ENTRIES SUPPLIED START

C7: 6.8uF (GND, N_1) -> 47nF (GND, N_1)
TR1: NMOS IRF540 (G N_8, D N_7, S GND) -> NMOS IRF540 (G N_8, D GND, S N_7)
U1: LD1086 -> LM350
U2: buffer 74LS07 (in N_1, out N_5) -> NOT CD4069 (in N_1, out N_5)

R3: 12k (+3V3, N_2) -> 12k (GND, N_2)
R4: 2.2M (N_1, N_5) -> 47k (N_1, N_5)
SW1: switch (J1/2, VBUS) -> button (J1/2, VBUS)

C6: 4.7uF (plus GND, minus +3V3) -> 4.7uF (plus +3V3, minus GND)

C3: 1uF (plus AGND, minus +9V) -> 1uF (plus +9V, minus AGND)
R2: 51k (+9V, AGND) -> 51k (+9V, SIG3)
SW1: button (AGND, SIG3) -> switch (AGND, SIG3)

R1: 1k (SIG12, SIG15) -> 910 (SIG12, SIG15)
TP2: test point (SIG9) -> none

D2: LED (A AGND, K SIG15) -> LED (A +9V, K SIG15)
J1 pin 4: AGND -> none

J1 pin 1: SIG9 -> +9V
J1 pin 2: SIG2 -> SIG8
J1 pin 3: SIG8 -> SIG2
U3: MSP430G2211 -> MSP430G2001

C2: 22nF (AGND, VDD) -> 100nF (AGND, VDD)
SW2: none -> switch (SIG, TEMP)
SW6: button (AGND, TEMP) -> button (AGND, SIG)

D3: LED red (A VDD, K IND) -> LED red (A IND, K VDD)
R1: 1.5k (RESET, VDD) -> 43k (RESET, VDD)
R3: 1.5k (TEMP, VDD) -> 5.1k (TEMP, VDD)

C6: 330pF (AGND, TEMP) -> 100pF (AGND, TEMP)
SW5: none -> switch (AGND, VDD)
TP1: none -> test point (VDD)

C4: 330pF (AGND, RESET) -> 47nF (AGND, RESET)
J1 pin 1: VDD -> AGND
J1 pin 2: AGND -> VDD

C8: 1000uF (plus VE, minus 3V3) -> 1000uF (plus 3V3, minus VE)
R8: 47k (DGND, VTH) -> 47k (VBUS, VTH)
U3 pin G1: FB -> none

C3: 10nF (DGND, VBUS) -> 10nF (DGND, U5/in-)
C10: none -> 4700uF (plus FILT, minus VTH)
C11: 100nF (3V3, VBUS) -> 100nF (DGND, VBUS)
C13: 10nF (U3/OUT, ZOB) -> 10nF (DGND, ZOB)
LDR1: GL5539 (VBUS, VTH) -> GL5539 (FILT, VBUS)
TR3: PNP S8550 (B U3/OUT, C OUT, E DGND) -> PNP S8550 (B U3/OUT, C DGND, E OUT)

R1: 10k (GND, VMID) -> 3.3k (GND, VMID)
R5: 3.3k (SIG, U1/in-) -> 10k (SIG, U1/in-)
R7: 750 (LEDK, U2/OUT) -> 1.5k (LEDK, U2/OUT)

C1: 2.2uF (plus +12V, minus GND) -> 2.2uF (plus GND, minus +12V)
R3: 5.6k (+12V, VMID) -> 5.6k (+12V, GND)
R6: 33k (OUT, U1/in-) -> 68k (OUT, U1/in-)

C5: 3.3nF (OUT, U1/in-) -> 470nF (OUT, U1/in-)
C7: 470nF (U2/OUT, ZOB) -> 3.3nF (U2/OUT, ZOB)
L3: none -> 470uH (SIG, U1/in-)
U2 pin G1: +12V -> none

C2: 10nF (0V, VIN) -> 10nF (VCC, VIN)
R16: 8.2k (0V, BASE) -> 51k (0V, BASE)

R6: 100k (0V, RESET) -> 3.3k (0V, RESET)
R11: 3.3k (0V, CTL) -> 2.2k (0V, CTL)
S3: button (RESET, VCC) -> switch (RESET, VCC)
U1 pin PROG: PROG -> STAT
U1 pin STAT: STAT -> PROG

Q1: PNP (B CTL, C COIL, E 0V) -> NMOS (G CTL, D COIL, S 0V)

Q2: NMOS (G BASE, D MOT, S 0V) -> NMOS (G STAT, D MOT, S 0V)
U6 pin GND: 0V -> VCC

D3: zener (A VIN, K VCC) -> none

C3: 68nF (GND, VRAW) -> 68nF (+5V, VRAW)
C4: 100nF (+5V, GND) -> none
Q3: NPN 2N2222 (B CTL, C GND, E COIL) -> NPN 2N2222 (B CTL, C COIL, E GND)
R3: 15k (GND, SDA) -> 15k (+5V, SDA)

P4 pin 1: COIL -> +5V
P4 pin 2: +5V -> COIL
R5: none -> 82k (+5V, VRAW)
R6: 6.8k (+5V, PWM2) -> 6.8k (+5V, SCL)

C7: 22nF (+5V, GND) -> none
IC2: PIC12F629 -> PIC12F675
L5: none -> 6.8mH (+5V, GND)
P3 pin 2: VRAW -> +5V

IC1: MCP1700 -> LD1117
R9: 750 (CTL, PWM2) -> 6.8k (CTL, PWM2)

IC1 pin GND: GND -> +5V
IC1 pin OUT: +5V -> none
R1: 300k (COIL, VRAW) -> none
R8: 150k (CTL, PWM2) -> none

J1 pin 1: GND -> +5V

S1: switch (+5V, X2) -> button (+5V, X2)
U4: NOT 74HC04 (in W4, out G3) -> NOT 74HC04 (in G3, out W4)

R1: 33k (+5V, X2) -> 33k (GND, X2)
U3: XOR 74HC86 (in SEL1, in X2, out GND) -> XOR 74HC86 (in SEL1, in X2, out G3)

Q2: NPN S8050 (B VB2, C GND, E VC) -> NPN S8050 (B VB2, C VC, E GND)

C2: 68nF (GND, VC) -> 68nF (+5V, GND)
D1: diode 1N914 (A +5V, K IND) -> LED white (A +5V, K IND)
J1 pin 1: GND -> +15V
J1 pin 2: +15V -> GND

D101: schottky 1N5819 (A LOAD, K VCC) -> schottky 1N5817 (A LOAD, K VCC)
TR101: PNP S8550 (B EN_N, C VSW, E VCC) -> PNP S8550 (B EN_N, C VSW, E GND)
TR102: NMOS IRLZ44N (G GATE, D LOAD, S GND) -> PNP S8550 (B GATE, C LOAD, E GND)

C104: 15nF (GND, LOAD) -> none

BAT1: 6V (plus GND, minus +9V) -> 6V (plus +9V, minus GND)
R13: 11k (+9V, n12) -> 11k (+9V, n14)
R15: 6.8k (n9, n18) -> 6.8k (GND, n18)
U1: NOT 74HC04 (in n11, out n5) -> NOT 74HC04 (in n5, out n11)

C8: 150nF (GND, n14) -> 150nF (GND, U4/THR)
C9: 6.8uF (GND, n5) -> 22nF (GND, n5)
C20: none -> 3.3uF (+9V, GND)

ENTRIES SUPPLIED END

Go over the listing above and return each line with "STAT".

# RESULT OF THIS EXERCISE:
U1 pin PROG: PROG -> STAT
U1 pin STAT: STAT -> PROG
Q2: NMOS (G BASE, D MOT, S 0V) -> NMOS (G STAT, D MOT, S 0V)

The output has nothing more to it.